• [TASK STATEMENT]:
Copy out each line of the data holding "white".

• [RECORDS FOR THE TASK]:

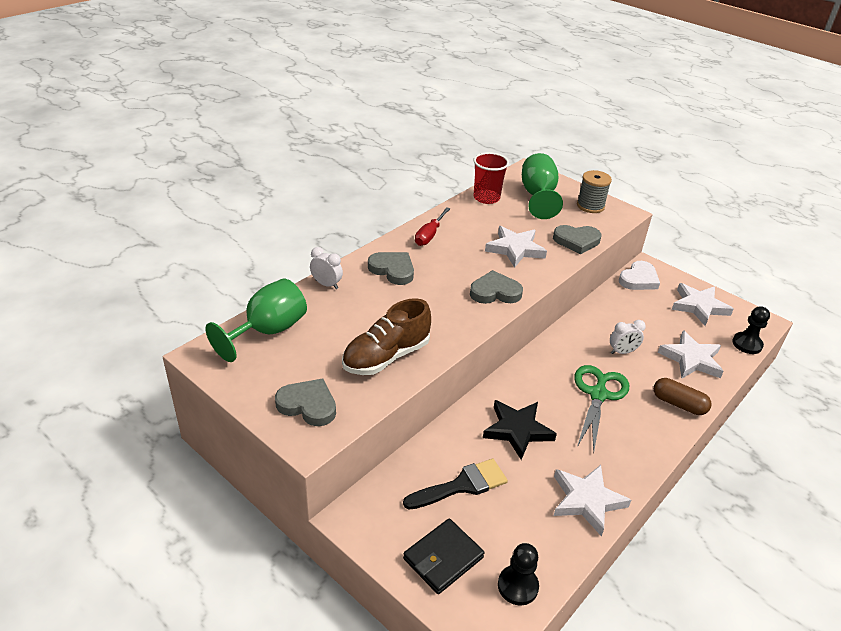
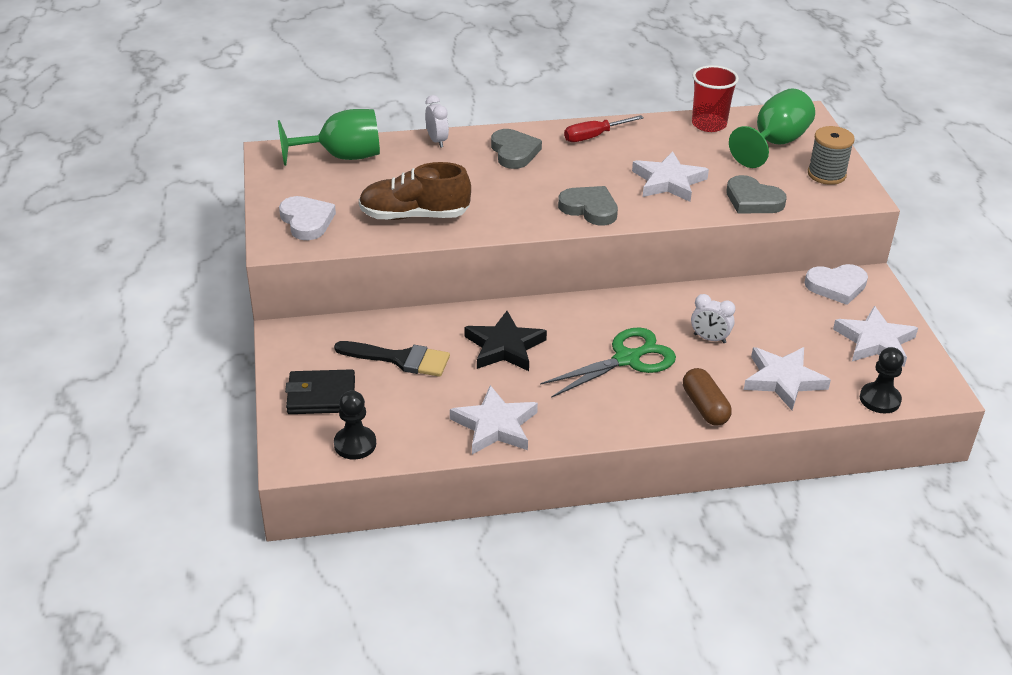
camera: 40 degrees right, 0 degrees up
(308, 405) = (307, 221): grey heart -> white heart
* * *
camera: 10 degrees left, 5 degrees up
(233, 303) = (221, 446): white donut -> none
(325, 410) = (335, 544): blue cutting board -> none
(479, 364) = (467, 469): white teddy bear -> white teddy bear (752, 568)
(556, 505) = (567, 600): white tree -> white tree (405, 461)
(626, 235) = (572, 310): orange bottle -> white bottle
--
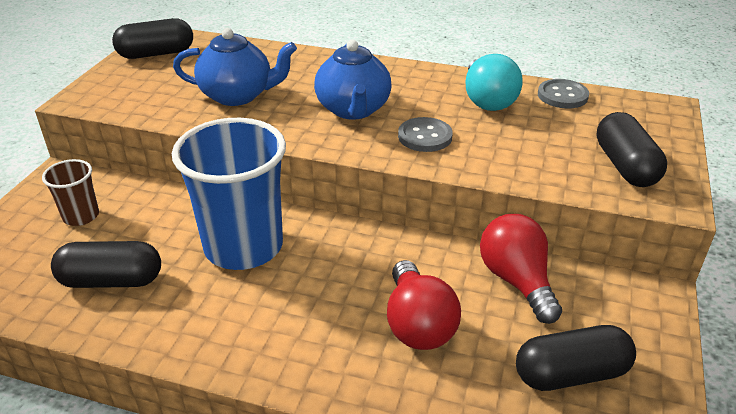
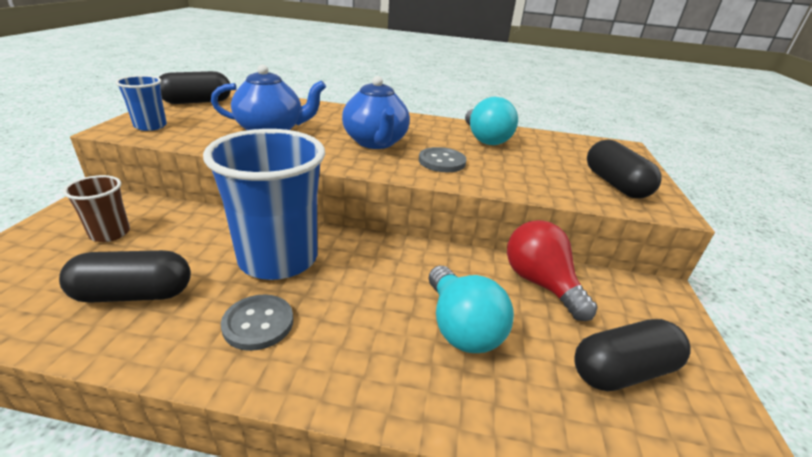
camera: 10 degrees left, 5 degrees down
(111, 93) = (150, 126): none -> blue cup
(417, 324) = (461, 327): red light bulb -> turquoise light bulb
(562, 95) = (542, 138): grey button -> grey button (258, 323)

• [EXERCISE OUTPUT]:
(308, 405) = (307, 221): grey heart -> white heart
(233, 303) = (221, 446): white donut -> none
(479, 364) = (467, 469): white teddy bear -> white teddy bear (752, 568)
(556, 505) = (567, 600): white tree -> white tree (405, 461)
(626, 235) = (572, 310): orange bottle -> white bottle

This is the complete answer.